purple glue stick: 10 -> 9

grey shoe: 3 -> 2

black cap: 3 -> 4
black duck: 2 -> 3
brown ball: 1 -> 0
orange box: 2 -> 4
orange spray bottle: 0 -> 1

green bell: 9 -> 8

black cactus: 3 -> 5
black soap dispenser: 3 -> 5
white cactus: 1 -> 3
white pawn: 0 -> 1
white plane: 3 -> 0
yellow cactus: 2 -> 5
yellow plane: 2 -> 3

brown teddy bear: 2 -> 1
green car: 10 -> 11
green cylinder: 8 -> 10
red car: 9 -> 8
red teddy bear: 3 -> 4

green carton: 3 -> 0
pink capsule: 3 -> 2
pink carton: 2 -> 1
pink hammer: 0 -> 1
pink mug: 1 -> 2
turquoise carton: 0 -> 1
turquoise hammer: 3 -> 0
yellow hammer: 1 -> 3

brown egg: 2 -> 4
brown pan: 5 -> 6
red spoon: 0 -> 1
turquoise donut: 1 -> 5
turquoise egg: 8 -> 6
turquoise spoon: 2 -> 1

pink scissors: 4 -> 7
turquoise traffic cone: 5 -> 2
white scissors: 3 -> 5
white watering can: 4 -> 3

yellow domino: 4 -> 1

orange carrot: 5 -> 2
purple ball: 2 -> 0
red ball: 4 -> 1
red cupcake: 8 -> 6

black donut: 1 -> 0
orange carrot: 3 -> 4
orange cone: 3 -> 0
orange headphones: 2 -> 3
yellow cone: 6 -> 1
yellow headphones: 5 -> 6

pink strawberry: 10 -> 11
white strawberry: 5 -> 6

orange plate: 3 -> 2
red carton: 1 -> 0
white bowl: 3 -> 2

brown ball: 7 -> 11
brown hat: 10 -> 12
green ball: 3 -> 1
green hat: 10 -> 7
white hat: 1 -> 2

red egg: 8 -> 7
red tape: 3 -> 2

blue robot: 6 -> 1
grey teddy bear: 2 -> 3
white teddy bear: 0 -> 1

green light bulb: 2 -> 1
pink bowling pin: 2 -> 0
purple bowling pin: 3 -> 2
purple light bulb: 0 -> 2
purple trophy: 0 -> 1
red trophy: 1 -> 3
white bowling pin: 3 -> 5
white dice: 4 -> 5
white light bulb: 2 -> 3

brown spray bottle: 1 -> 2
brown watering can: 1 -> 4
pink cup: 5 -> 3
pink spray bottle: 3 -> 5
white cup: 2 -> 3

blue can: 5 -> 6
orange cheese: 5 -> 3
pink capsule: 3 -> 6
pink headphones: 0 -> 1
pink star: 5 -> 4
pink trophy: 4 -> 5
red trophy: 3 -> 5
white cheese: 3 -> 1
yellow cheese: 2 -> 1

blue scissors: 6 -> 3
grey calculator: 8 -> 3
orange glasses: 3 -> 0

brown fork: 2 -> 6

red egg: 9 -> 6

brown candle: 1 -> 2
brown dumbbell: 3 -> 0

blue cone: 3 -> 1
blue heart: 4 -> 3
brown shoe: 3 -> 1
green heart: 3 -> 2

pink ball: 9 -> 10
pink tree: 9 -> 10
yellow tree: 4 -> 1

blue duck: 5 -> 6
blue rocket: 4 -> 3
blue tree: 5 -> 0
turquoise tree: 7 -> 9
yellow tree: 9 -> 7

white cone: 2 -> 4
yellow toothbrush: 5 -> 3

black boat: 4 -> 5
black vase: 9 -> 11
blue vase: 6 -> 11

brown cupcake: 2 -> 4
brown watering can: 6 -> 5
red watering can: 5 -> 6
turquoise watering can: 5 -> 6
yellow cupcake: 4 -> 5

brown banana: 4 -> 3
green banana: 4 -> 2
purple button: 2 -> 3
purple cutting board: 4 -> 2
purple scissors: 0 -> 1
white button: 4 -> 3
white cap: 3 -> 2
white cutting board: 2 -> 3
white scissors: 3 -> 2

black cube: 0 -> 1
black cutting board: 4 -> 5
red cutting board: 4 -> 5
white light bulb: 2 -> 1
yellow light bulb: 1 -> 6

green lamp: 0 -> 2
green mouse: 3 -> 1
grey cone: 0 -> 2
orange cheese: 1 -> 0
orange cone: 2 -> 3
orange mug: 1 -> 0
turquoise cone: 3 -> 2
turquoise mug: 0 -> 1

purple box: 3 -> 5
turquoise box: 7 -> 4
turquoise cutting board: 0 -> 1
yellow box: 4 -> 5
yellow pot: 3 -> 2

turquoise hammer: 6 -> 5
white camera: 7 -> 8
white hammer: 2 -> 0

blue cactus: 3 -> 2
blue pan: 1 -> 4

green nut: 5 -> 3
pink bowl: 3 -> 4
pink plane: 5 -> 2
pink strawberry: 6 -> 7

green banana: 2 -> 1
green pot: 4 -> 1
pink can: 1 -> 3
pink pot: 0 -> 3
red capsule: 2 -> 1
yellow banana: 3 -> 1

┄┄┄┄┄┄┄┄┄┄

**Work item**
Begin at the first line of the records above and quote every line verbatim through the one that contains "green hat: 10 -> 7".

**Output of the task**
purple glue stick: 10 -> 9

grey shoe: 3 -> 2

black cap: 3 -> 4
black duck: 2 -> 3
brown ball: 1 -> 0
orange box: 2 -> 4
orange spray bottle: 0 -> 1

green bell: 9 -> 8

black cactus: 3 -> 5
black soap dispenser: 3 -> 5
white cactus: 1 -> 3
white pawn: 0 -> 1
white plane: 3 -> 0
yellow cactus: 2 -> 5
yellow plane: 2 -> 3

brown teddy bear: 2 -> 1
green car: 10 -> 11
green cylinder: 8 -> 10
red car: 9 -> 8
red teddy bear: 3 -> 4

green carton: 3 -> 0
pink capsule: 3 -> 2
pink carton: 2 -> 1
pink hammer: 0 -> 1
pink mug: 1 -> 2
turquoise carton: 0 -> 1
turquoise hammer: 3 -> 0
yellow hammer: 1 -> 3

brown egg: 2 -> 4
brown pan: 5 -> 6
red spoon: 0 -> 1
turquoise donut: 1 -> 5
turquoise egg: 8 -> 6
turquoise spoon: 2 -> 1

pink scissors: 4 -> 7
turquoise traffic cone: 5 -> 2
white scissors: 3 -> 5
white watering can: 4 -> 3

yellow domino: 4 -> 1

orange carrot: 5 -> 2
purple ball: 2 -> 0
red ball: 4 -> 1
red cupcake: 8 -> 6

black donut: 1 -> 0
orange carrot: 3 -> 4
orange cone: 3 -> 0
orange headphones: 2 -> 3
yellow cone: 6 -> 1
yellow headphones: 5 -> 6

pink strawberry: 10 -> 11
white strawberry: 5 -> 6

orange plate: 3 -> 2
red carton: 1 -> 0
white bowl: 3 -> 2

brown ball: 7 -> 11
brown hat: 10 -> 12
green ball: 3 -> 1
green hat: 10 -> 7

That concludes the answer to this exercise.